::: Material provided :::
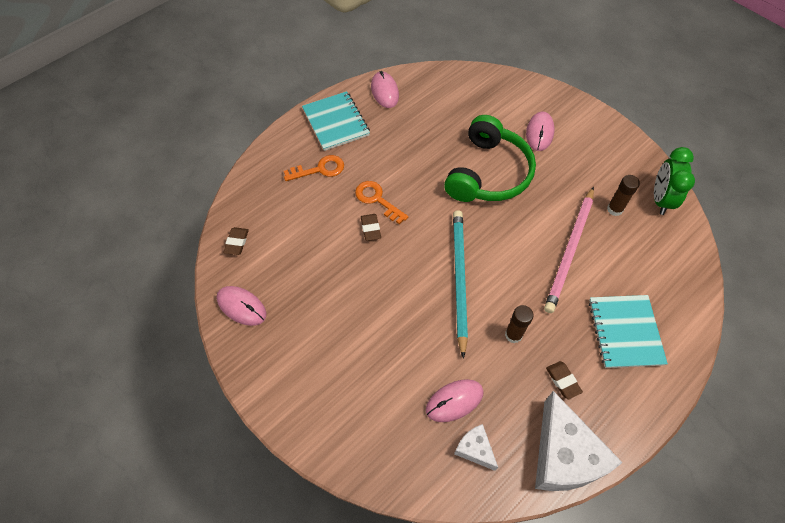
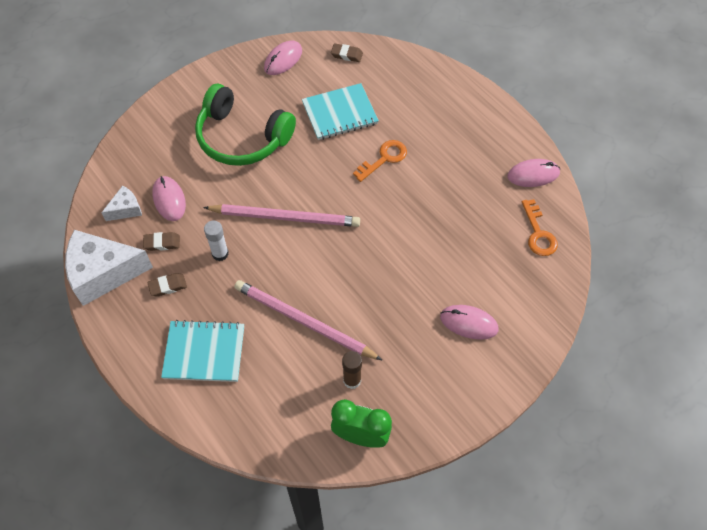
camera: 95 degrees right, 0 degrees up
(319, 169) = (425, 114): orange key -> orange key (538, 233)
(336, 122) = (487, 129): turquoise notebook -> turquoise notebook (340, 113)
(370, 228) = (350, 151): brown eraser -> brown eraser (162, 243)
(459, 279) = (285, 217): turquoise pencil -> pink pencil
(488, 173) = (411, 260): green headphones -> green headphones (242, 137)
(513, 335) = (220, 253): brown glue stick -> white glue stick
:::
### Exercise prompt
Show each line in the entries that holds the string "brown".

### Answer for the task
(370, 228) = (350, 151): brown eraser -> brown eraser (162, 243)
(513, 335) = (220, 253): brown glue stick -> white glue stick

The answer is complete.